__Exercise prompt__.
Word for word, restate the lines from the one holding "R208: 9.1k (5V, VC) -> 4.3k (5V, VC)" through the last line of the material below, and leave every picture out.

■ ■ ■ ■ ■ ■ ■

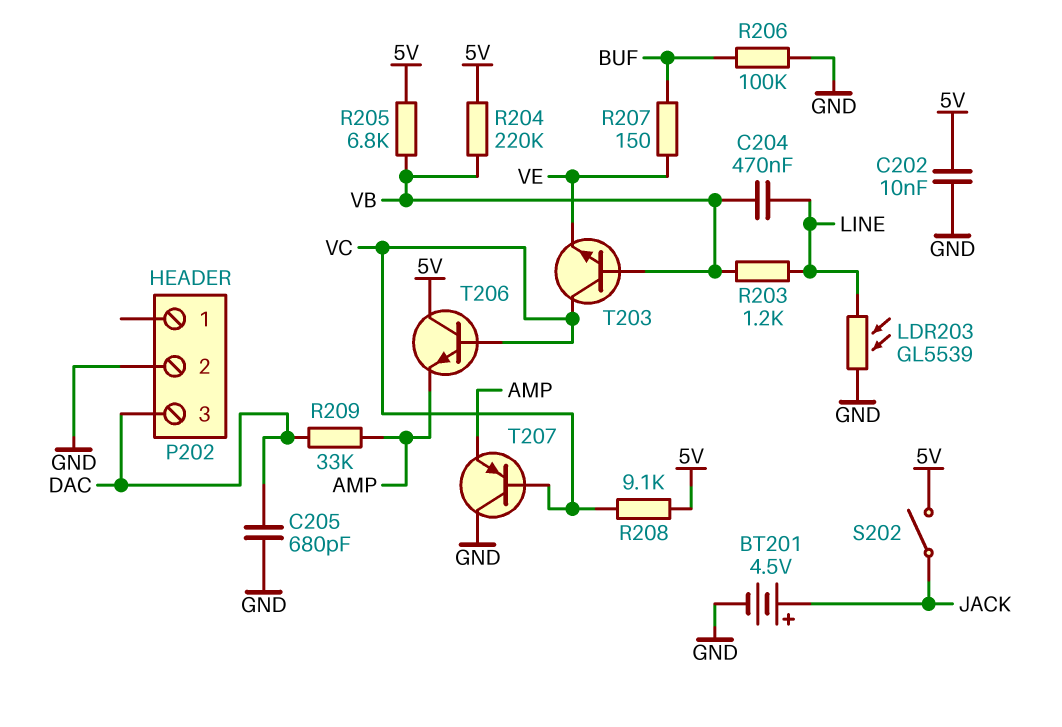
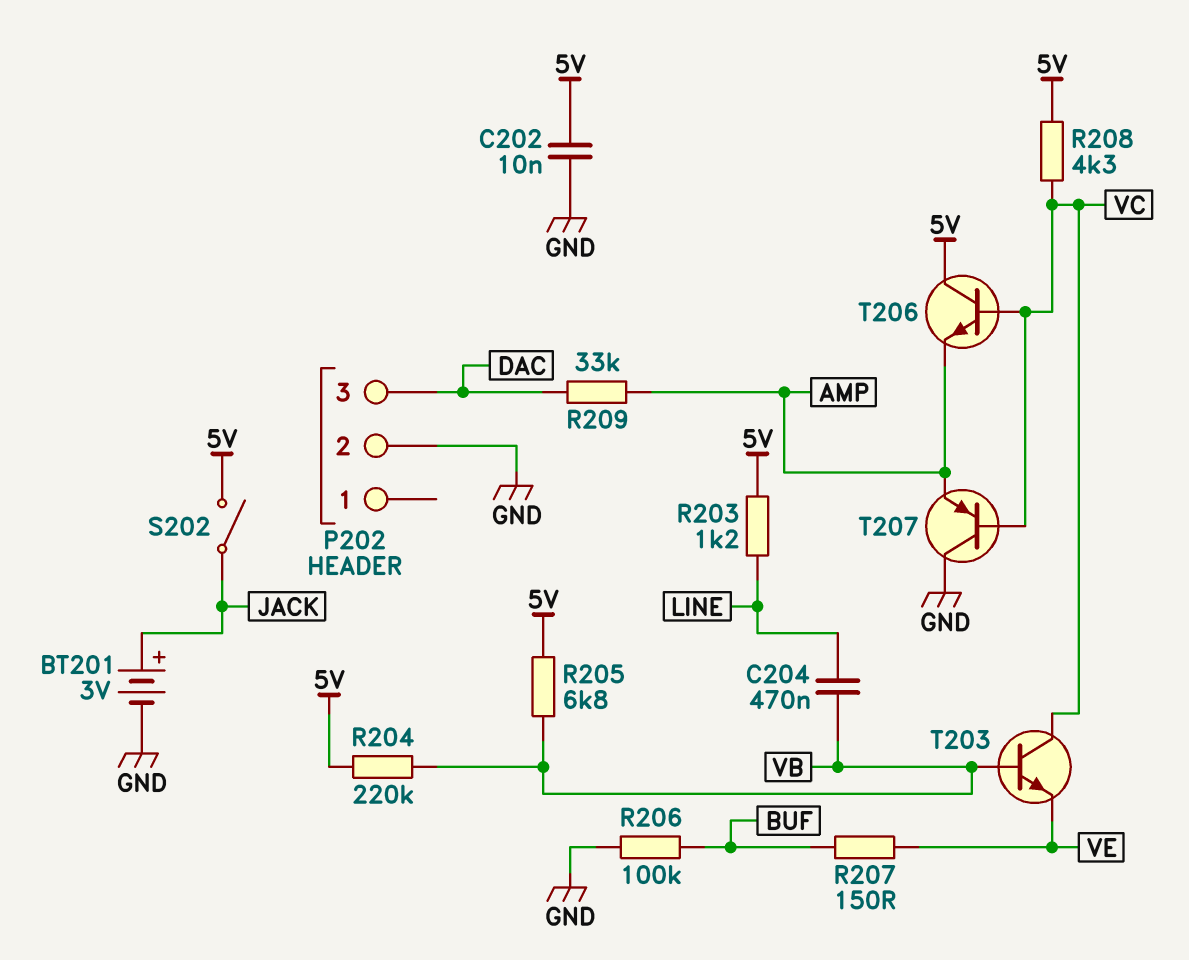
BT201: 4.5V (plus JACK, minus GND) -> 3V (plus JACK, minus GND)
C205: 680pF (DAC, GND) -> none
LDR203: GL5539 (GND, LINE) -> none
R203: 1.2k (LINE, VB) -> 1.2k (5V, LINE)
R208: 9.1k (5V, VC) -> 4.3k (5V, VC)

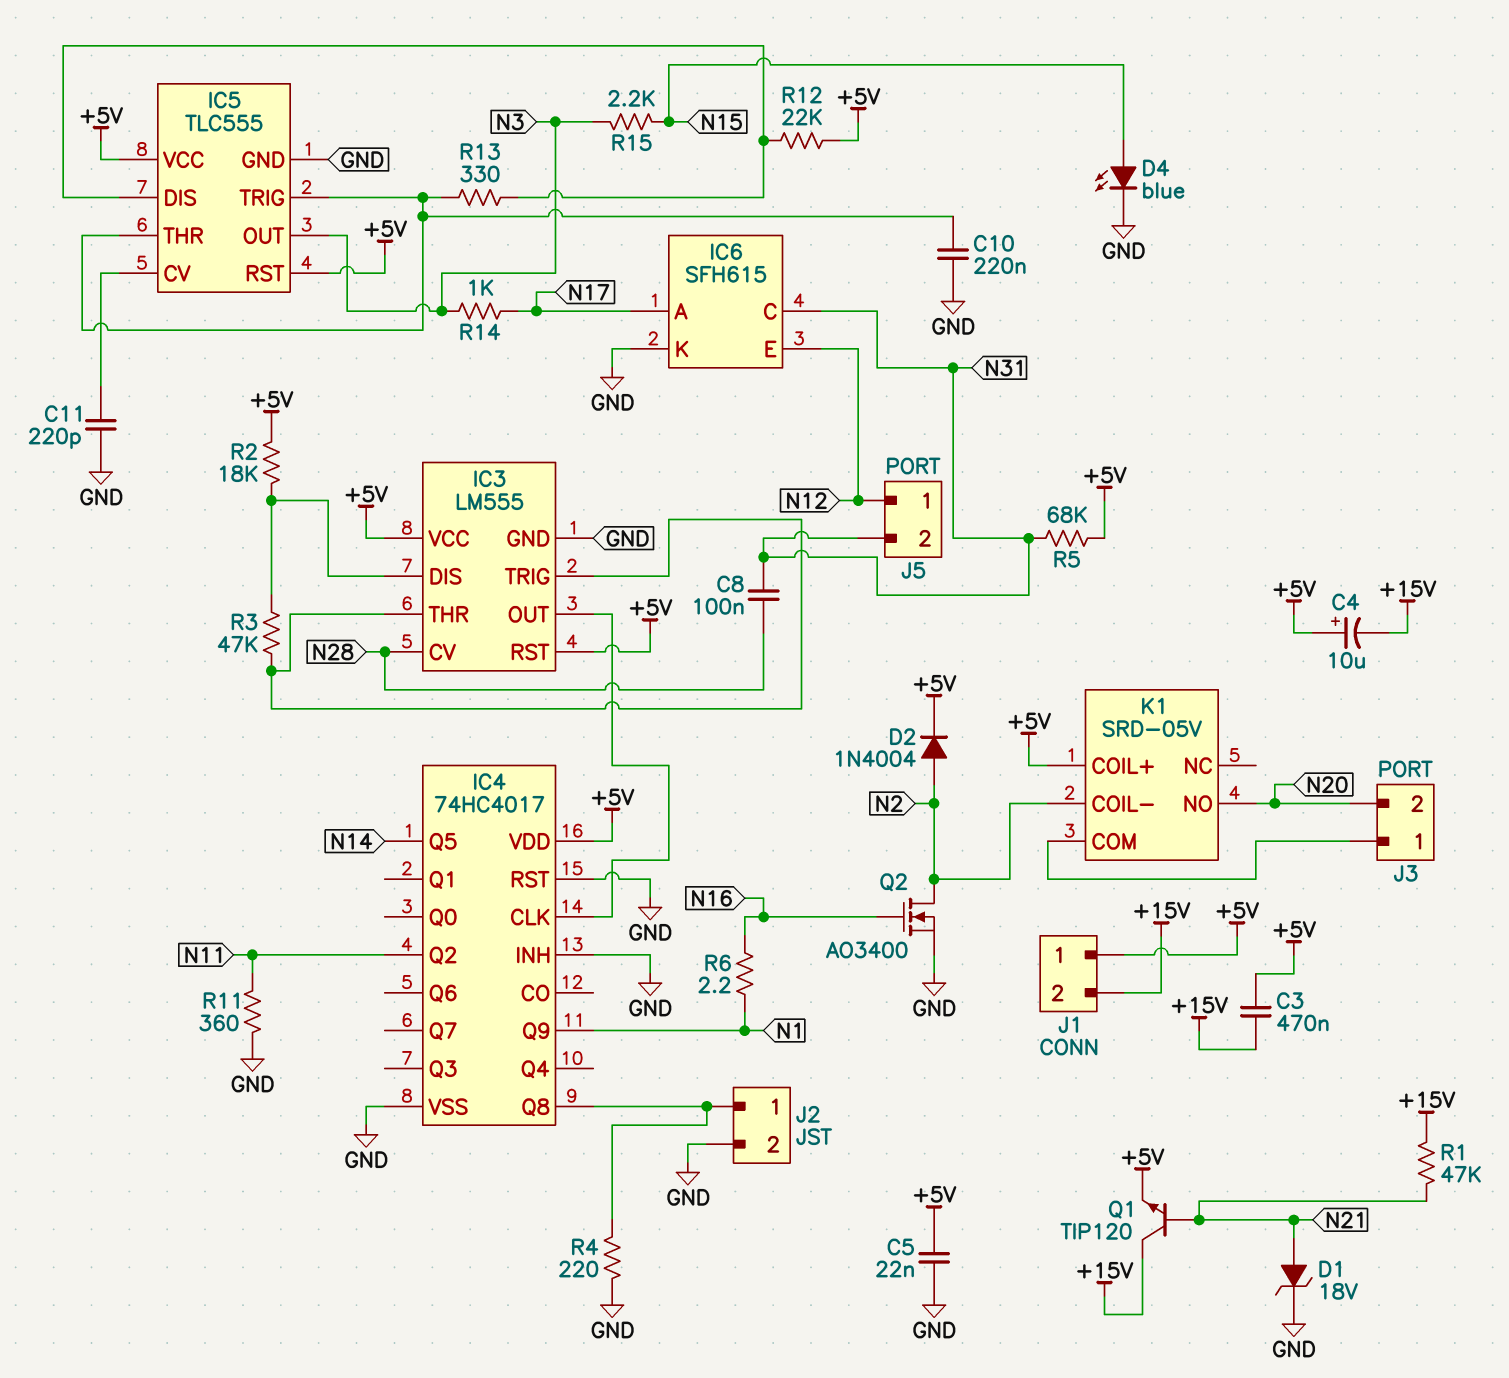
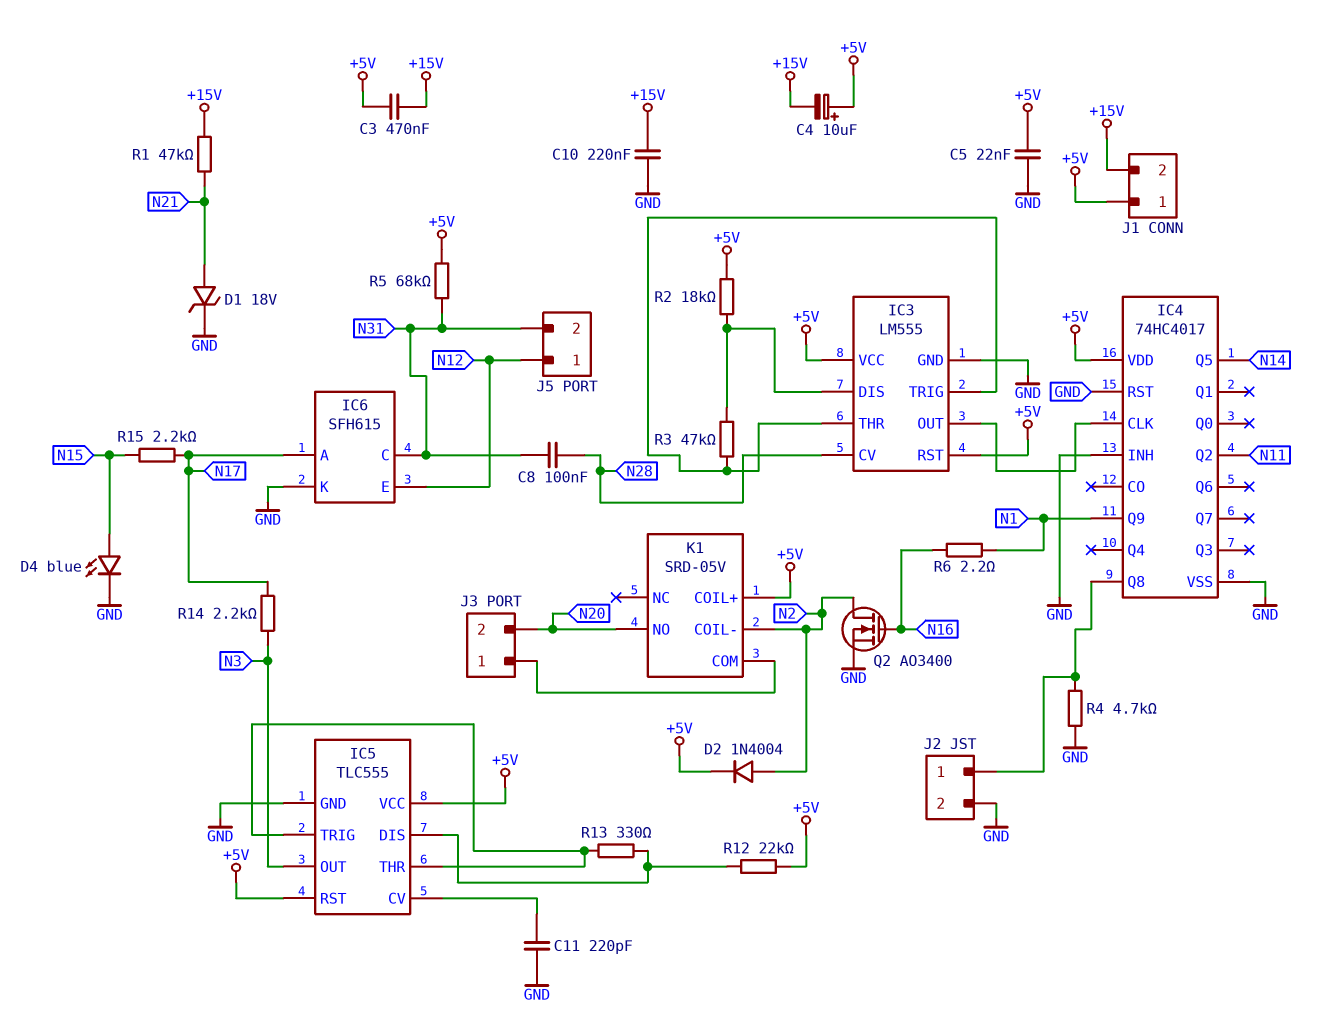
C10: 220nF (GND, IC5/THR) -> 220nF (+15V, GND)
Q1: NPN TIP120 (B N21, C +15V, E +5V) -> none
R4: 220 (GND, IC4/Q8) -> 4.7k (GND, IC4/Q8)
R11: 360 (GND, N11) -> none
R14: 1k (N3, N17) -> 2.2k (N3, N17)
R15: 2.2k (N3, N15) -> 2.2k (N15, N17)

■ ■ ■ ■ ■ ■ ■

__Exercise result__.
R208: 9.1k (5V, VC) -> 4.3k (5V, VC)

C10: 220nF (GND, IC5/THR) -> 220nF (+15V, GND)
Q1: NPN TIP120 (B N21, C +15V, E +5V) -> none
R4: 220 (GND, IC4/Q8) -> 4.7k (GND, IC4/Q8)
R11: 360 (GND, N11) -> none
R14: 1k (N3, N17) -> 2.2k (N3, N17)
R15: 2.2k (N3, N15) -> 2.2k (N15, N17)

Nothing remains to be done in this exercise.